» **Data**
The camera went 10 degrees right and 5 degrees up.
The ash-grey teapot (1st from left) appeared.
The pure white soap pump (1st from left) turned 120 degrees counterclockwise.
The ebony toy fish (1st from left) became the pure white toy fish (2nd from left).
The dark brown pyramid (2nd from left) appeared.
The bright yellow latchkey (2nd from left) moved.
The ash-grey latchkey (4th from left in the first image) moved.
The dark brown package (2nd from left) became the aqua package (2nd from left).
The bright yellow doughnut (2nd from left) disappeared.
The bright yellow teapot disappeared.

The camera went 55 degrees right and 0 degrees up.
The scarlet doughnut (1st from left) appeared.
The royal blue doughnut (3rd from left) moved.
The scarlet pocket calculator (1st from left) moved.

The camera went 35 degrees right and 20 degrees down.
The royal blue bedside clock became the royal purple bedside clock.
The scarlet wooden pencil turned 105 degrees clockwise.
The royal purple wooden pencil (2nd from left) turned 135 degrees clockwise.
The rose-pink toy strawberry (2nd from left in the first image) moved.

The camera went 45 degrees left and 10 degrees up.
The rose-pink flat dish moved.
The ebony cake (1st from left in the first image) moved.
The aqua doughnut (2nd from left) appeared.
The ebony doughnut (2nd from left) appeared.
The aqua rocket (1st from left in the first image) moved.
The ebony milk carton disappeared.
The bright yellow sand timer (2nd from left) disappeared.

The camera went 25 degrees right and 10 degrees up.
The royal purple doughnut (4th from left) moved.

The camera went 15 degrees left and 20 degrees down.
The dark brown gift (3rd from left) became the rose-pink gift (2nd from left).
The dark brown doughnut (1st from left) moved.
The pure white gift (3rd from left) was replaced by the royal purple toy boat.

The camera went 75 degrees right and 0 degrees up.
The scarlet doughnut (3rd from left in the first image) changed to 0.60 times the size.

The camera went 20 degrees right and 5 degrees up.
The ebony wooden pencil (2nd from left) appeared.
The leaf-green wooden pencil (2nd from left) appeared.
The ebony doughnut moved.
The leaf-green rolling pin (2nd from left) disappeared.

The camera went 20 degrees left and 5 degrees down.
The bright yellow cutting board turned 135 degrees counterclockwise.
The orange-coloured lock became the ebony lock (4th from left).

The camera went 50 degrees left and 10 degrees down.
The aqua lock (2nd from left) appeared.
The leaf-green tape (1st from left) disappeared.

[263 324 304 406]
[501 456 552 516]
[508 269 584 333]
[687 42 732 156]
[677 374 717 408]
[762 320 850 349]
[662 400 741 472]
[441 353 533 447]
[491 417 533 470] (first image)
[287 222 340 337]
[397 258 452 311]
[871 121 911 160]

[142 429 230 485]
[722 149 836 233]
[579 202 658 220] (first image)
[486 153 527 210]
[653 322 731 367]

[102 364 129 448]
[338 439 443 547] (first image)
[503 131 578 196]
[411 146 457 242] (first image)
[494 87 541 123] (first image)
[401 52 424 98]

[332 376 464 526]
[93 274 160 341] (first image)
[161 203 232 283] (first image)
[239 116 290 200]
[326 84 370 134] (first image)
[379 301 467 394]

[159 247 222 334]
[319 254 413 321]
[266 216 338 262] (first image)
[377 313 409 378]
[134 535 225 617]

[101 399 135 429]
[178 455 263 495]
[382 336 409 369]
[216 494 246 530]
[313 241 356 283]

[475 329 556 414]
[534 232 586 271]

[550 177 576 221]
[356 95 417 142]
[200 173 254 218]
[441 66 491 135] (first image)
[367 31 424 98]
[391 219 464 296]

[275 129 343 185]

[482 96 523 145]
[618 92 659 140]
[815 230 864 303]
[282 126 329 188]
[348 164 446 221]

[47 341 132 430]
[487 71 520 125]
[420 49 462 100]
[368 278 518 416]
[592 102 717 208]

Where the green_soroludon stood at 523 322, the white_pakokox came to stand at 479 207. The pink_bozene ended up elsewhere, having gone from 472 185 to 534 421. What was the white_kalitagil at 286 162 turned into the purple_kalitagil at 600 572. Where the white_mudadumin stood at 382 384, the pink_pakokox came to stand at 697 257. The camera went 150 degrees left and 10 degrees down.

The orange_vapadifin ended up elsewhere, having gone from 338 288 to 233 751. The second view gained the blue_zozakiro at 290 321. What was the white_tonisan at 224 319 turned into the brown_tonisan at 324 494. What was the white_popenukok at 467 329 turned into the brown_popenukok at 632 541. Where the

» **What the exercise asks**
Please repeat every entry, exactly as it was written.

» **Result**
The camera went 10 degrees right and 5 degrees up.
The ash-grey teapot (1st from left) appeared.
The pure white soap pump (1st from left) turned 120 degrees counterclockwise.
The ebony toy fish (1st from left) became the pure white toy fish (2nd from left).
The dark brown pyramid (2nd from left) appeared.
The bright yellow latchkey (2nd from left) moved.
The ash-grey latchkey (4th from left in the first image) moved.
The dark brown package (2nd from left) became the aqua package (2nd from left).
The bright yellow doughnut (2nd from left) disappeared.
The bright yellow teapot disappeared.

The camera went 55 degrees right and 0 degrees up.
The scarlet doughnut (1st from left) appeared.
The royal blue doughnut (3rd from left) moved.
The scarlet pocket calculator (1st from left) moved.

The camera went 35 degrees right and 20 degrees down.
The royal blue bedside clock became the royal purple bedside clock.
The scarlet wooden pencil turned 105 degrees clockwise.
The royal purple wooden pencil (2nd from left) turned 135 degrees clockwise.
The rose-pink toy strawberry (2nd from left in the first image) moved.

The camera went 45 degrees left and 10 degrees up.
The rose-pink flat dish moved.
The ebony cake (1st from left in the first image) moved.
The aqua doughnut (2nd from left) appeared.
The ebony doughnut (2nd from left) appeared.
The aqua rocket (1st from left in the first image) moved.
The ebony milk carton disappeared.
The bright yellow sand timer (2nd from left) disappeared.

The camera went 25 degrees right and 10 degrees up.
The royal purple doughnut (4th from left) moved.

The camera went 15 degrees left and 20 degrees down.
The dark brown gift (3rd from left) became the rose-pink gift (2nd from left).
The dark brown doughnut (1st from left) moved.
The pure white gift (3rd from left) was replaced by the royal purple toy boat.

The camera went 75 degrees right and 0 degrees up.
The scarlet doughnut (3rd from left in the first image) changed to 0.60 times the size.

The camera went 20 degrees right and 5 degrees up.
The ebony wooden pencil (2nd from left) appeared.
The leaf-green wooden pencil (2nd from left) appeared.
The ebony doughnut moved.
The leaf-green rolling pin (2nd from left) disappeared.

The camera went 20 degrees left and 5 degrees down.
The bright yellow cutting board turned 135 degrees counterclockwise.
The orange-coloured lock became the ebony lock (4th from left).

The camera went 50 degrees left and 10 degrees down.
The aqua lock (2nd from left) appeared.
The leaf-green tape (1st from left) disappeared.

[263 324 304 406]
[501 456 552 516]
[508 269 584 333]
[687 42 732 156]
[677 374 717 408]
[762 320 850 349]
[662 400 741 472]
[441 353 533 447]
[491 417 533 470] (first image)
[287 222 340 337]
[397 258 452 311]
[871 121 911 160]

[142 429 230 485]
[722 149 836 233]
[579 202 658 220] (first image)
[486 153 527 210]
[653 322 731 367]

[102 364 129 448]
[338 439 443 547] (first image)
[503 131 578 196]
[411 146 457 242] (first image)
[494 87 541 123] (first image)
[401 52 424 98]

[332 376 464 526]
[93 274 160 341] (first image)
[161 203 232 283] (first image)
[239 116 290 200]
[326 84 370 134] (first image)
[379 301 467 394]

[159 247 222 334]
[319 254 413 321]
[266 216 338 262] (first image)
[377 313 409 378]
[134 535 225 617]

[101 399 135 429]
[178 455 263 495]
[382 336 409 369]
[216 494 246 530]
[313 241 356 283]

[475 329 556 414]
[534 232 586 271]

[550 177 576 221]
[356 95 417 142]
[200 173 254 218]
[441 66 491 135] (first image)
[367 31 424 98]
[391 219 464 296]

[275 129 343 185]

[482 96 523 145]
[618 92 659 140]
[815 230 864 303]
[282 126 329 188]
[348 164 446 221]

[47 341 132 430]
[487 71 520 125]
[420 49 462 100]
[368 278 518 416]
[592 102 717 208]

Where the green_soroludon stood at 523 322, the white_pakokox came to stand at 479 207. The pink_bozene ended up elsewhere, having gone from 472 185 to 534 421. What was the white_kalitagil at 286 162 turned into the purple_kalitagil at 600 572. Where the white_mudadumin stood at 382 384, the pink_pakokox came to stand at 697 257. The camera went 150 degrees left and 10 degrees down.

The orange_vapadifin ended up elsewhere, having gone from 338 288 to 233 751. The second view gained the blue_zozakiro at 290 321. What was the white_tonisan at 224 319 turned into the brown_tonisan at 324 494. What was the white_popenukok at 467 329 turned into the brown_popenukok at 632 541. Where the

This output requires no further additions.